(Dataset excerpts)
● ● ● ●
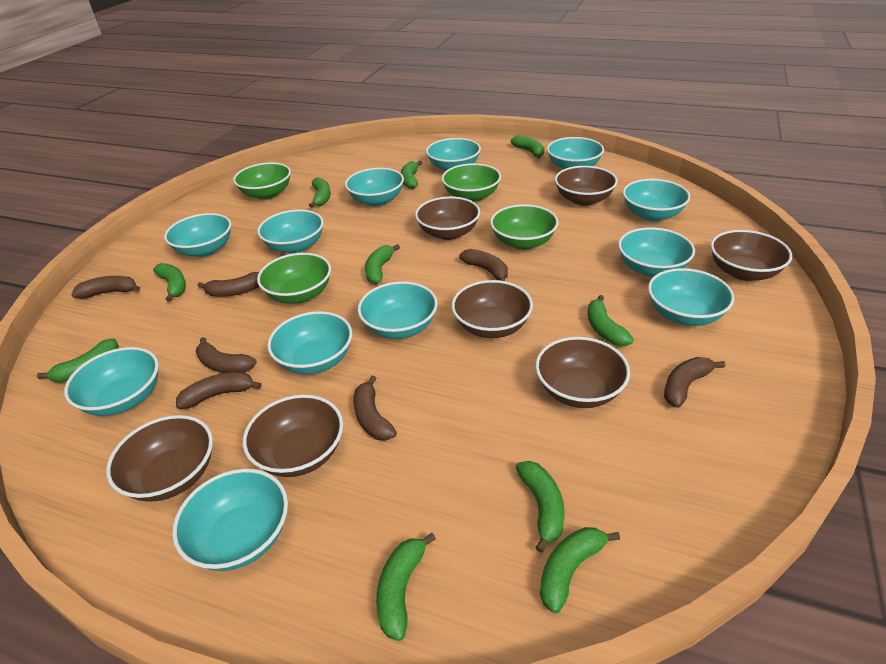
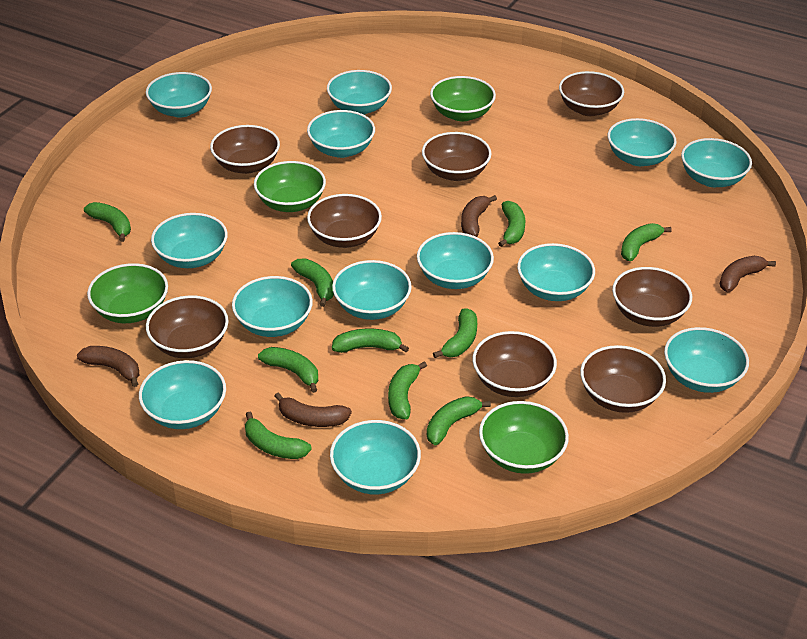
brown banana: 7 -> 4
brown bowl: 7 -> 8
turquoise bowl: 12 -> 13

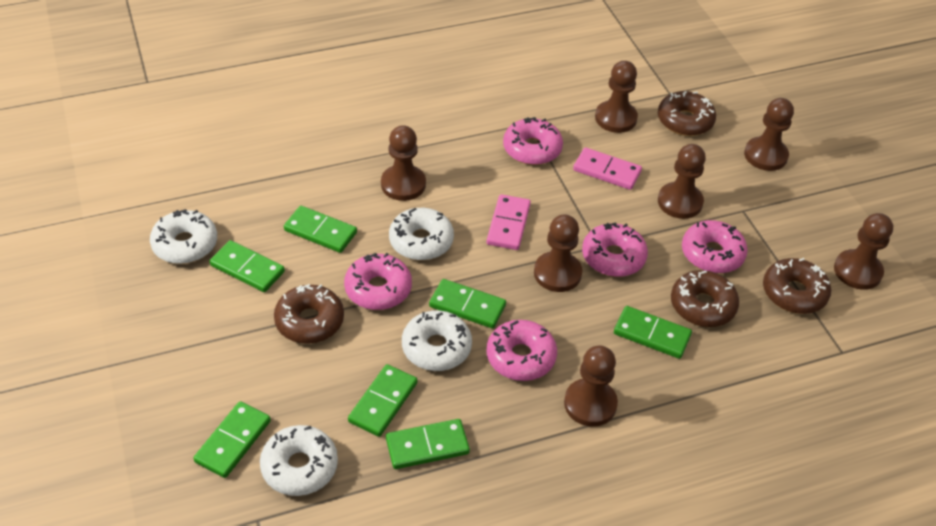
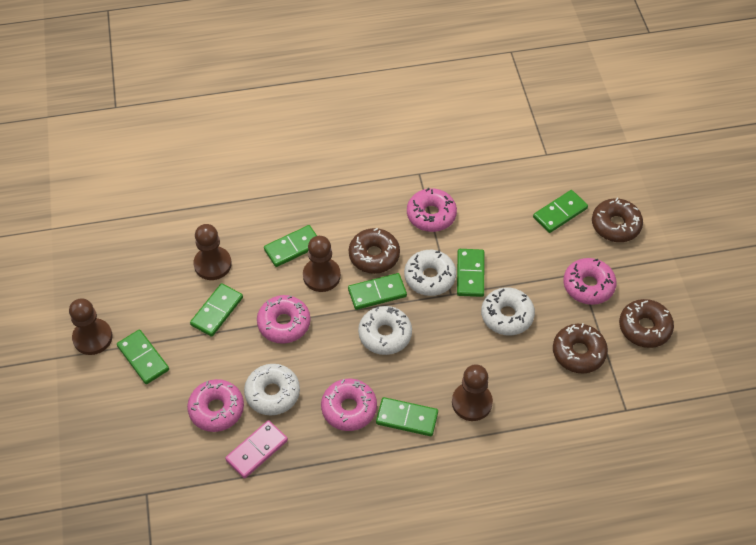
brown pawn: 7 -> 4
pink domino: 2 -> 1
● ● ● ●
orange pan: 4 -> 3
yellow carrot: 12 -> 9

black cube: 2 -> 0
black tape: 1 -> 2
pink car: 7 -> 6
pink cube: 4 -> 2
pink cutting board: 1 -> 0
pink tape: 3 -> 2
● ● ● ●
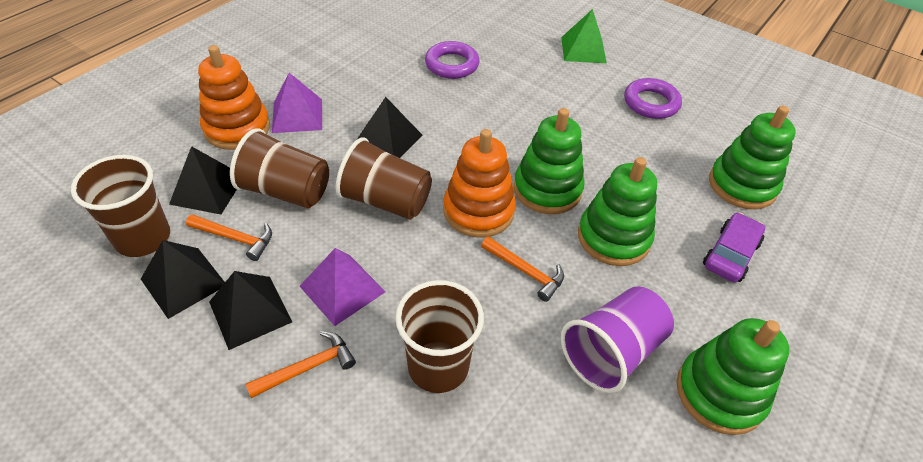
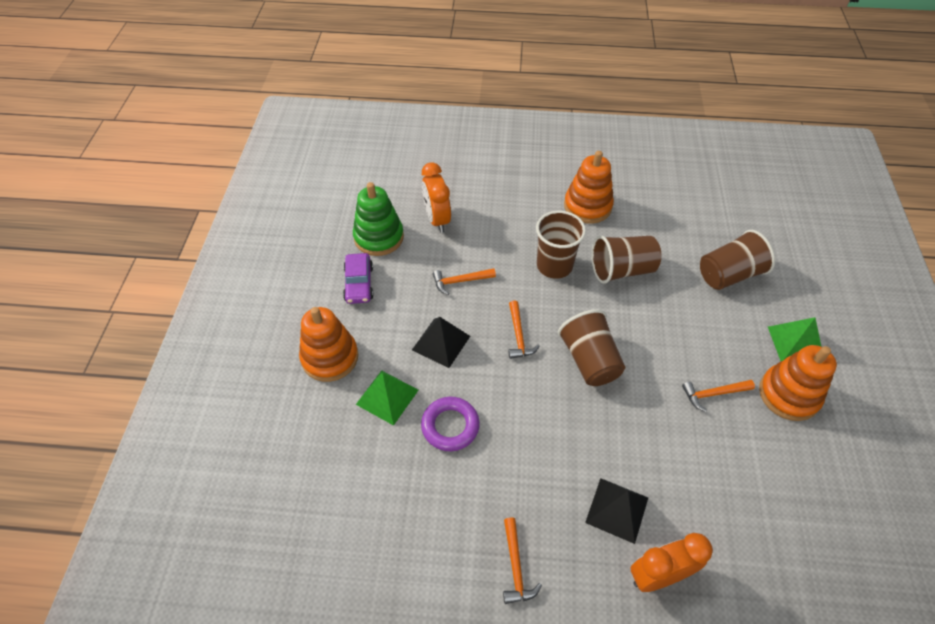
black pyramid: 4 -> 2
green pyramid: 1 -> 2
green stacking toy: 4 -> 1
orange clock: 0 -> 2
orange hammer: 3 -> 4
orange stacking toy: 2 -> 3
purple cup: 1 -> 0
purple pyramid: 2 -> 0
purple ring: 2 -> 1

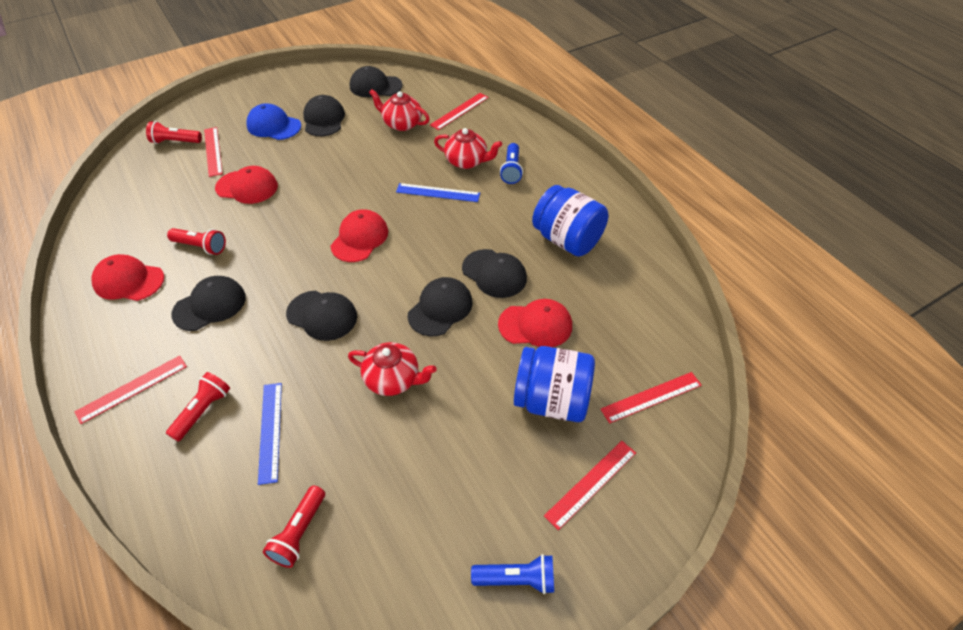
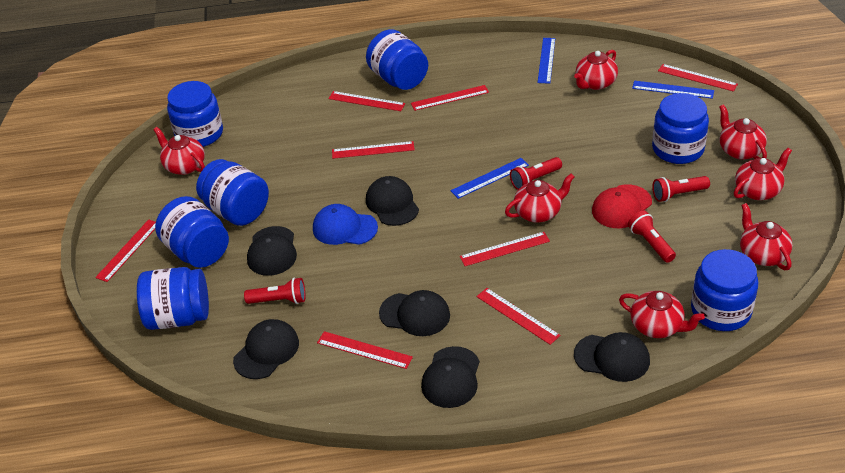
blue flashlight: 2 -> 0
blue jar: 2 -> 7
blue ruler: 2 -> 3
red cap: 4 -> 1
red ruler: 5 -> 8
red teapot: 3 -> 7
● ● ● ●
### Task description:
What you give back must be the stretch above, starting at the line with "black tape: 1 -> 2" and ending at the line with "pink tape: 3 -> 2", copied exactly.

### Task result:
black tape: 1 -> 2
pink car: 7 -> 6
pink cube: 4 -> 2
pink cutting board: 1 -> 0
pink tape: 3 -> 2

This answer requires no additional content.